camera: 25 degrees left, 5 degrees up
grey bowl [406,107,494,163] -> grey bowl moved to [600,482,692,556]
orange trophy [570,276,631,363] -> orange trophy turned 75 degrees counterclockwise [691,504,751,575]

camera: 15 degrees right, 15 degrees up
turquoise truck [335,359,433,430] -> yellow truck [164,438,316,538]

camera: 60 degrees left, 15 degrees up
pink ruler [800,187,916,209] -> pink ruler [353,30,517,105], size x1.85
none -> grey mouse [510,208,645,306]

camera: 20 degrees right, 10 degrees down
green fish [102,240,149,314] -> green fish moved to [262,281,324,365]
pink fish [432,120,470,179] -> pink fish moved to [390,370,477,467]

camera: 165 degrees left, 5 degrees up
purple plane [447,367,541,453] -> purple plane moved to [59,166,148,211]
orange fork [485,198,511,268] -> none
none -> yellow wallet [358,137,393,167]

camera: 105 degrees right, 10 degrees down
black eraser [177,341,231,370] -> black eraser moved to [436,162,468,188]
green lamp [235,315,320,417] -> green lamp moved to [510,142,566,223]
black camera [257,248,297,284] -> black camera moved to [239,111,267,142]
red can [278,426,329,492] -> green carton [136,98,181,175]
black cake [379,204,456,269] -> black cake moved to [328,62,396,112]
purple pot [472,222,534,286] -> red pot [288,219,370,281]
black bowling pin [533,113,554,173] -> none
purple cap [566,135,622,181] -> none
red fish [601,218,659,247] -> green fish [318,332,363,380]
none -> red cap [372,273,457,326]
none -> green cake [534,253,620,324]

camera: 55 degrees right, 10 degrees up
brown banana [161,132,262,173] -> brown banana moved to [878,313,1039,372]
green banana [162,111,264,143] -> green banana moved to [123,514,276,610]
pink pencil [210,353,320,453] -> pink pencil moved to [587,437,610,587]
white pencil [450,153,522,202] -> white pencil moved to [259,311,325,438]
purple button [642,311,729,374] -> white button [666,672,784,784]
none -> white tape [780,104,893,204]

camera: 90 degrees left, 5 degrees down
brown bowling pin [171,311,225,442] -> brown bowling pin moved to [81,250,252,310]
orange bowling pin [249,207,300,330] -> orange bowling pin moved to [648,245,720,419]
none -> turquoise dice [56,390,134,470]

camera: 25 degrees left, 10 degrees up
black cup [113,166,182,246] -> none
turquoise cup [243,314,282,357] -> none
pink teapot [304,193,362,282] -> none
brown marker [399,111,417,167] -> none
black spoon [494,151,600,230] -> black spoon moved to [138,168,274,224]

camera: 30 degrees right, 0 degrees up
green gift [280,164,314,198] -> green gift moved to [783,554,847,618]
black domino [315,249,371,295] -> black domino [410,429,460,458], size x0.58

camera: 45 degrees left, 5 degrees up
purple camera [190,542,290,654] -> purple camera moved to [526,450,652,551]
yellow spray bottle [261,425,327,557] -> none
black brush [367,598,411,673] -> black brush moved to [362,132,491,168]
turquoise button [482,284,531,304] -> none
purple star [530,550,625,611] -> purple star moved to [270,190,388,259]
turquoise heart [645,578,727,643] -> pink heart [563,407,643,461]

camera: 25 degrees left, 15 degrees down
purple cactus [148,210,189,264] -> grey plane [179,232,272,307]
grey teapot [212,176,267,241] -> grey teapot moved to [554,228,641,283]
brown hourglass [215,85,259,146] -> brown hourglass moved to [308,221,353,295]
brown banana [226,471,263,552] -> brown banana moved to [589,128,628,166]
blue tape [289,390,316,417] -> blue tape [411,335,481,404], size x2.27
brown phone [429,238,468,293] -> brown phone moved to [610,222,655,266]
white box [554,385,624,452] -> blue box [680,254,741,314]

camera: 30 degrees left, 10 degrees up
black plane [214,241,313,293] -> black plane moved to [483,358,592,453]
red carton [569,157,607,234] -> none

···

**EXERCISE PROMPT:** Output the records once more, exactly as they stand.

**ANSWER TO THIS EXERCISE:**
camera: 25 degrees left, 5 degrees up
grey bowl [406,107,494,163] -> grey bowl moved to [600,482,692,556]
orange trophy [570,276,631,363] -> orange trophy turned 75 degrees counterclockwise [691,504,751,575]

camera: 15 degrees right, 15 degrees up
turquoise truck [335,359,433,430] -> yellow truck [164,438,316,538]

camera: 60 degrees left, 15 degrees up
pink ruler [800,187,916,209] -> pink ruler [353,30,517,105], size x1.85
none -> grey mouse [510,208,645,306]

camera: 20 degrees right, 10 degrees down
green fish [102,240,149,314] -> green fish moved to [262,281,324,365]
pink fish [432,120,470,179] -> pink fish moved to [390,370,477,467]

camera: 165 degrees left, 5 degrees up
purple plane [447,367,541,453] -> purple plane moved to [59,166,148,211]
orange fork [485,198,511,268] -> none
none -> yellow wallet [358,137,393,167]

camera: 105 degrees right, 10 degrees down
black eraser [177,341,231,370] -> black eraser moved to [436,162,468,188]
green lamp [235,315,320,417] -> green lamp moved to [510,142,566,223]
black camera [257,248,297,284] -> black camera moved to [239,111,267,142]
red can [278,426,329,492] -> green carton [136,98,181,175]
black cake [379,204,456,269] -> black cake moved to [328,62,396,112]
purple pot [472,222,534,286] -> red pot [288,219,370,281]
black bowling pin [533,113,554,173] -> none
purple cap [566,135,622,181] -> none
red fish [601,218,659,247] -> green fish [318,332,363,380]
none -> red cap [372,273,457,326]
none -> green cake [534,253,620,324]

camera: 55 degrees right, 10 degrees up
brown banana [161,132,262,173] -> brown banana moved to [878,313,1039,372]
green banana [162,111,264,143] -> green banana moved to [123,514,276,610]
pink pencil [210,353,320,453] -> pink pencil moved to [587,437,610,587]
white pencil [450,153,522,202] -> white pencil moved to [259,311,325,438]
purple button [642,311,729,374] -> white button [666,672,784,784]
none -> white tape [780,104,893,204]

camera: 90 degrees left, 5 degrees down
brown bowling pin [171,311,225,442] -> brown bowling pin moved to [81,250,252,310]
orange bowling pin [249,207,300,330] -> orange bowling pin moved to [648,245,720,419]
none -> turquoise dice [56,390,134,470]

camera: 25 degrees left, 10 degrees up
black cup [113,166,182,246] -> none
turquoise cup [243,314,282,357] -> none
pink teapot [304,193,362,282] -> none
brown marker [399,111,417,167] -> none
black spoon [494,151,600,230] -> black spoon moved to [138,168,274,224]

camera: 30 degrees right, 0 degrees up
green gift [280,164,314,198] -> green gift moved to [783,554,847,618]
black domino [315,249,371,295] -> black domino [410,429,460,458], size x0.58

camera: 45 degrees left, 5 degrees up
purple camera [190,542,290,654] -> purple camera moved to [526,450,652,551]
yellow spray bottle [261,425,327,557] -> none
black brush [367,598,411,673] -> black brush moved to [362,132,491,168]
turquoise button [482,284,531,304] -> none
purple star [530,550,625,611] -> purple star moved to [270,190,388,259]
turquoise heart [645,578,727,643] -> pink heart [563,407,643,461]

camera: 25 degrees left, 15 degrees down
purple cactus [148,210,189,264] -> grey plane [179,232,272,307]
grey teapot [212,176,267,241] -> grey teapot moved to [554,228,641,283]
brown hourglass [215,85,259,146] -> brown hourglass moved to [308,221,353,295]
brown banana [226,471,263,552] -> brown banana moved to [589,128,628,166]
blue tape [289,390,316,417] -> blue tape [411,335,481,404], size x2.27
brown phone [429,238,468,293] -> brown phone moved to [610,222,655,266]
white box [554,385,624,452] -> blue box [680,254,741,314]

camera: 30 degrees left, 10 degrees up
black plane [214,241,313,293] -> black plane moved to [483,358,592,453]
red carton [569,157,607,234] -> none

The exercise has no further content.